What the task requires => The range runs from the line containing "D101: none -> zener (A GND, K VDD)" to the last line of the entries. Copy that range exactly, omitting pictures.

#### Supplied records ####

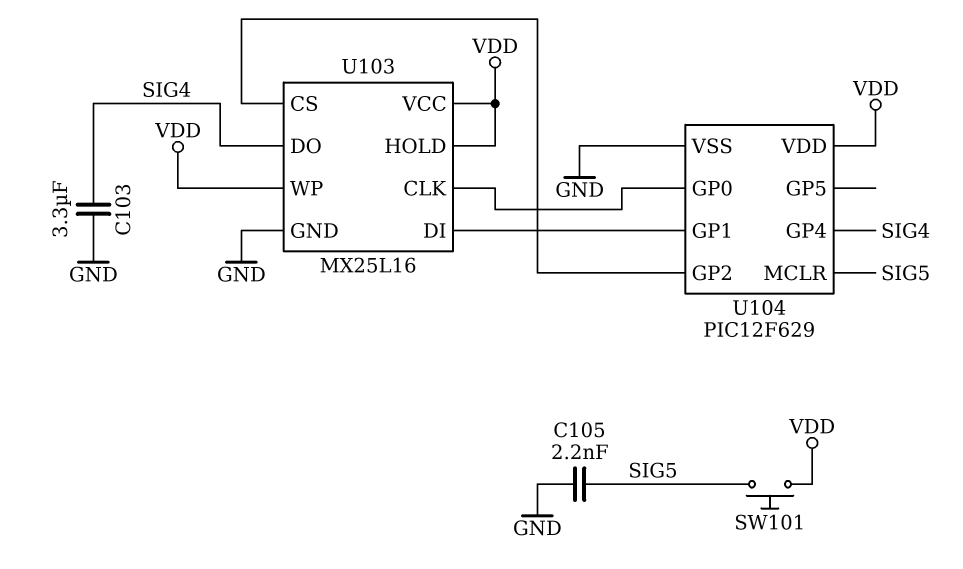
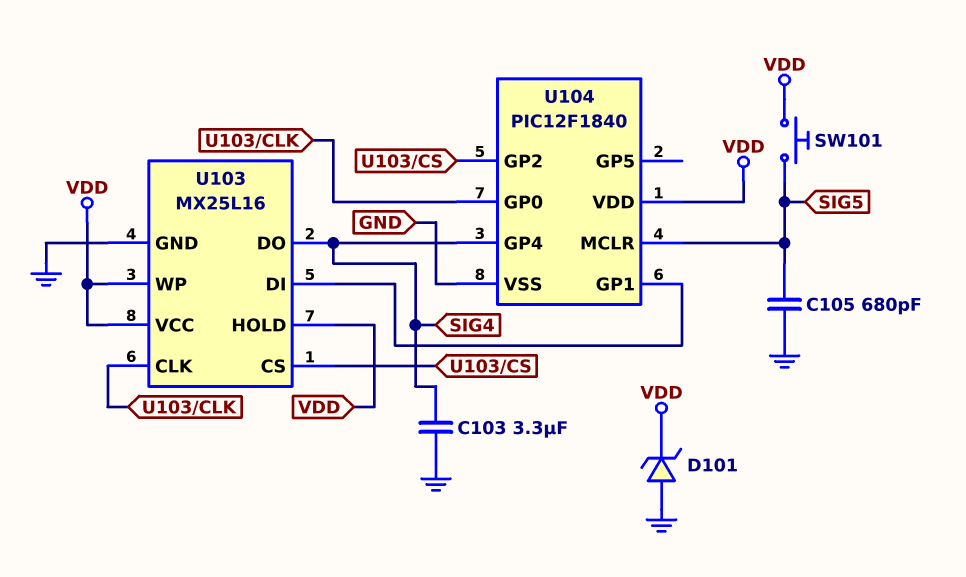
C105: 2.2nF (GND, SIG5) -> 680pF (GND, SIG5)
D101: none -> zener (A GND, K VDD)
U104: PIC12F629 -> PIC12F1840

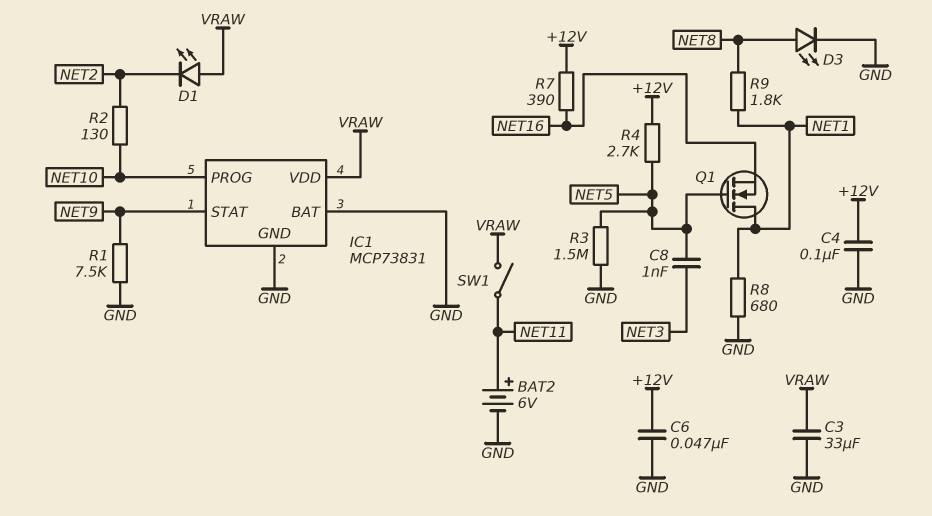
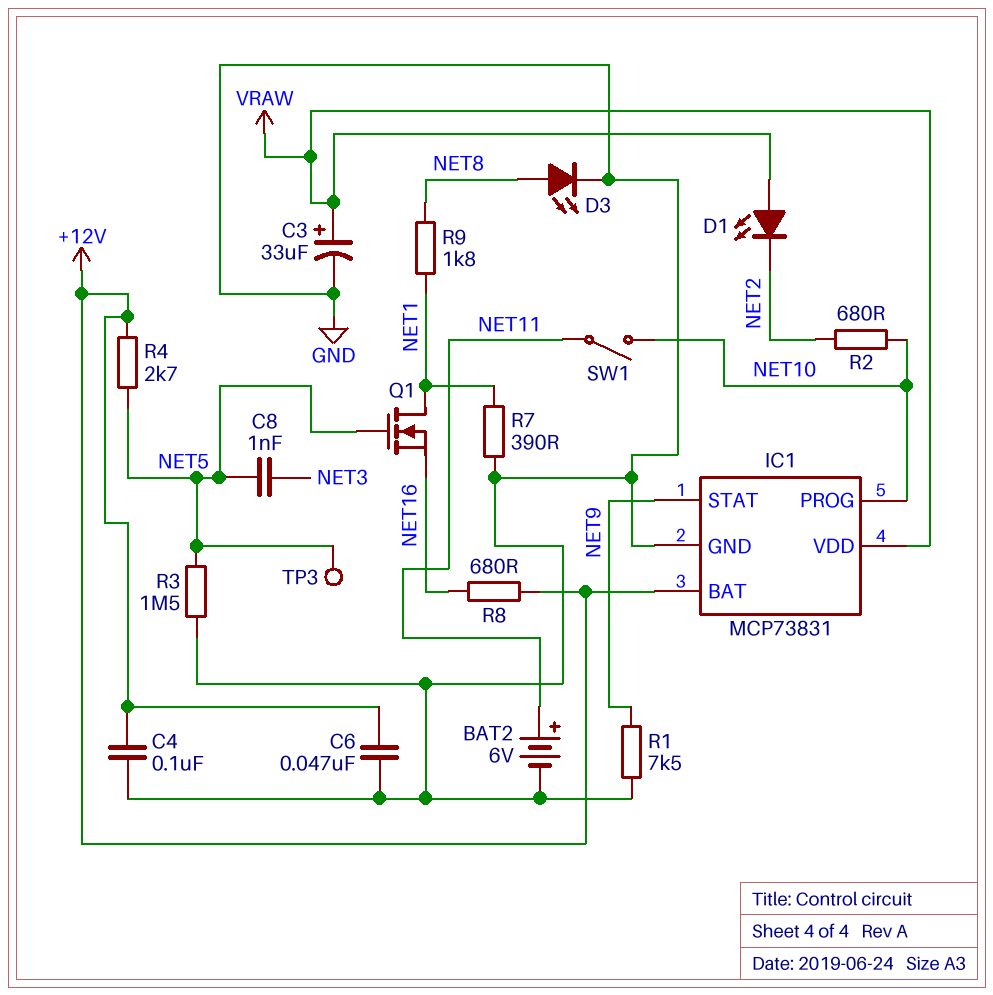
C3: 33uF (GND, VRAW) -> 33uF (plus VRAW, minus GND)
IC1 pin BAT: GND -> +12V
R2: 130 (NET2, NET10) -> 680 (NET2, NET10)
R7: 390 (+12V, NET16) -> 390 (GND, NET1)
R8: 680 (GND, NET1) -> 680 (+12V, NET16)
SW1: switch (NET11, VRAW) -> switch (NET10, NET11)
TP3: none -> test point (NET5)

####

Reply to the exercise =>
D101: none -> zener (A GND, K VDD)
U104: PIC12F629 -> PIC12F1840

C3: 33uF (GND, VRAW) -> 33uF (plus VRAW, minus GND)
IC1 pin BAT: GND -> +12V
R2: 130 (NET2, NET10) -> 680 (NET2, NET10)
R7: 390 (+12V, NET16) -> 390 (GND, NET1)
R8: 680 (GND, NET1) -> 680 (+12V, NET16)
SW1: switch (NET11, VRAW) -> switch (NET10, NET11)
TP3: none -> test point (NET5)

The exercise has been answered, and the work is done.